WHAT YOU ARE ASKED TO DO: No picture belongs in the copy. Repeat each line below exactly.

Data records
------------------------------------

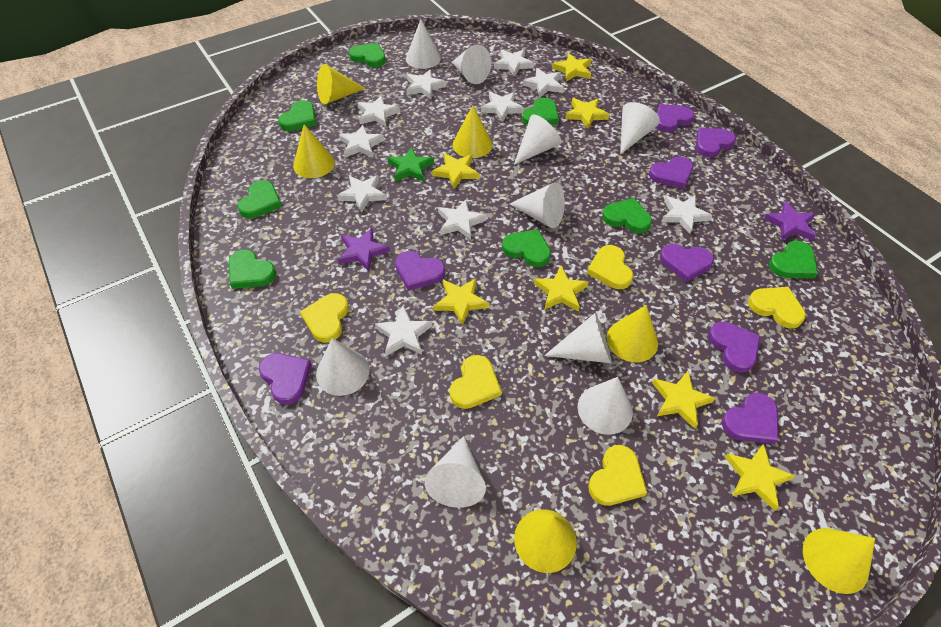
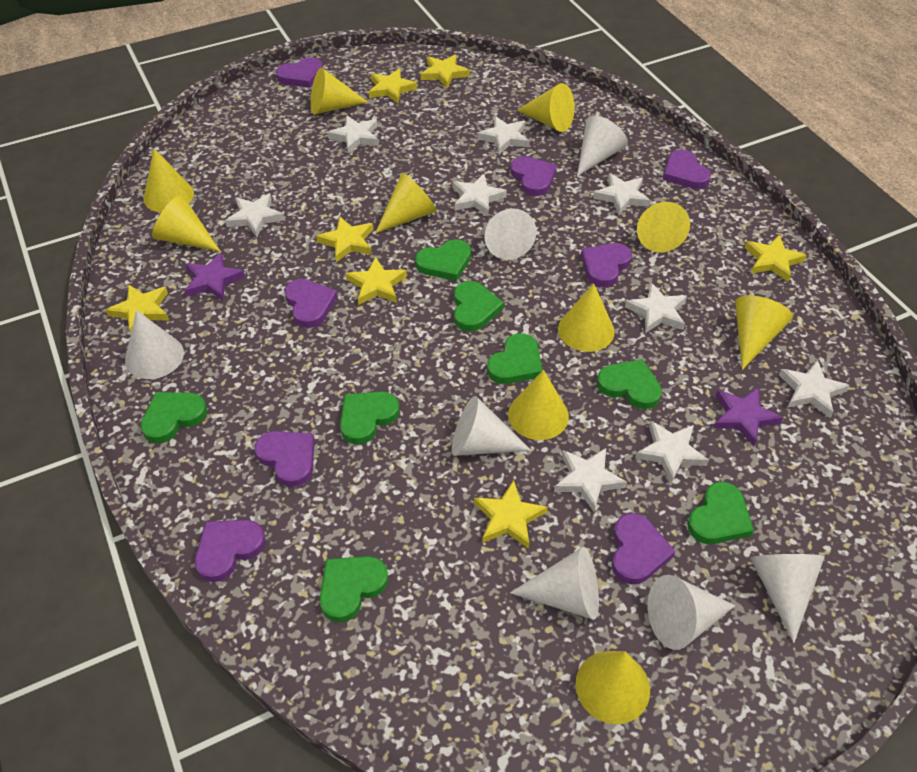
green star: 1 -> 0
white cone: 9 -> 7
white star: 10 -> 9
yellow cone: 6 -> 10
yellow heart: 5 -> 0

------------------------------------

ANSWER TO THE PROBLEM:
green star: 1 -> 0
white cone: 9 -> 7
white star: 10 -> 9
yellow cone: 6 -> 10
yellow heart: 5 -> 0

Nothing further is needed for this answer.